I'd like the entries repeated exactly, without their pictures.

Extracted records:
################

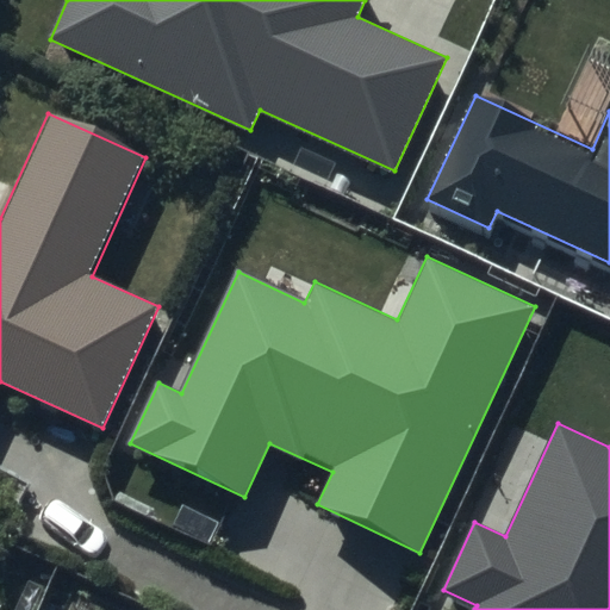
All buildings are outlined.
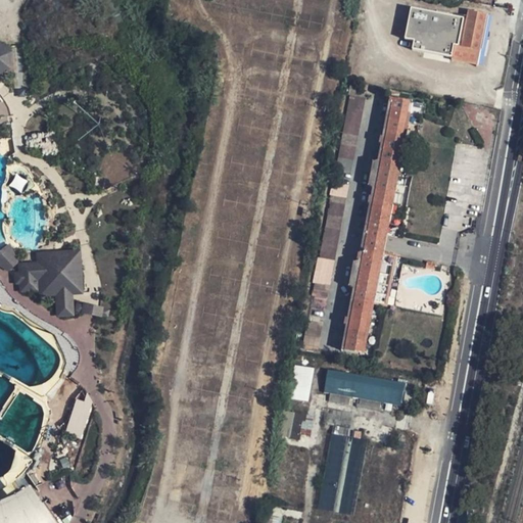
[(431,4),(423,41),(454,46),(461,48),(468,11),(431,4)]
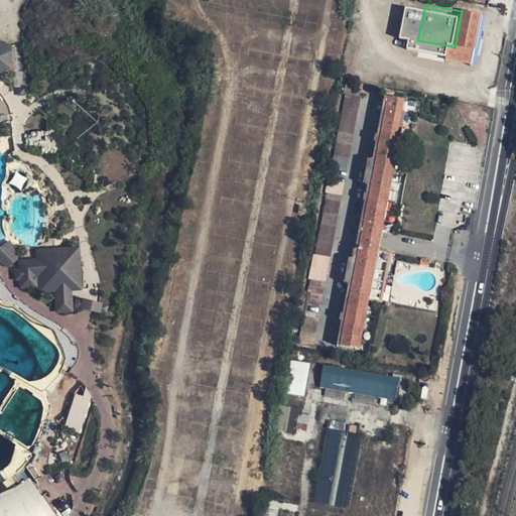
[(481,14),(462,11),(455,47),(447,45),(444,59),(470,65),(474,63),(477,61),(478,55),(474,50),(481,14)]
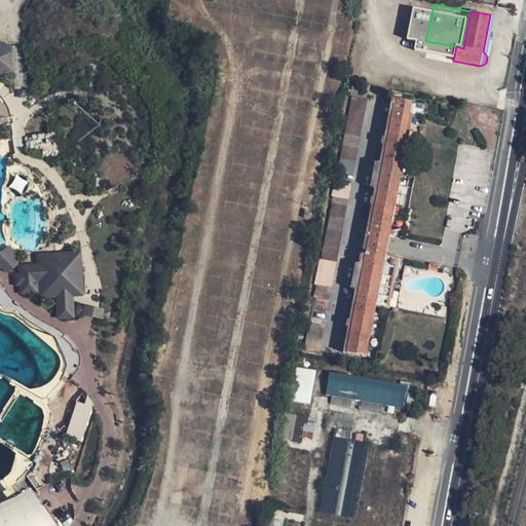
[(0,73),(10,69),(11,51),(0,43),(0,73)]
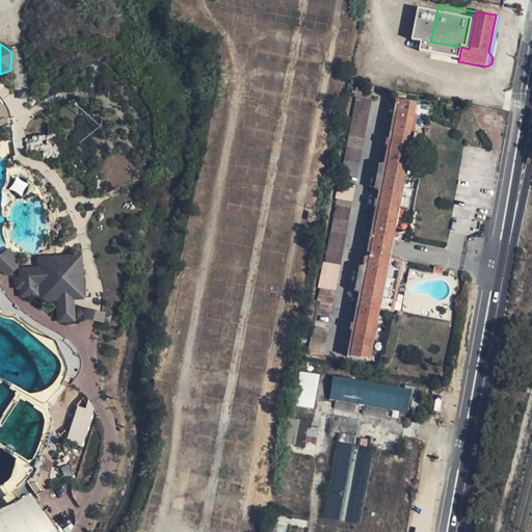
[(310,349),(322,351),(369,100),(356,98),(310,349)]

################

Exercise answer —
All buildings are outlined.
[(431,4),(423,41),(454,46),(461,48),(468,11),(431,4)]
[(481,14),(462,11),(455,47),(447,45),(444,59),(470,65),(474,63),(477,61),(478,55),(474,50),(481,14)]
[(0,73),(10,69),(11,51),(0,43),(0,73)]
[(310,349),(322,351),(369,100),(356,98),(310,349)]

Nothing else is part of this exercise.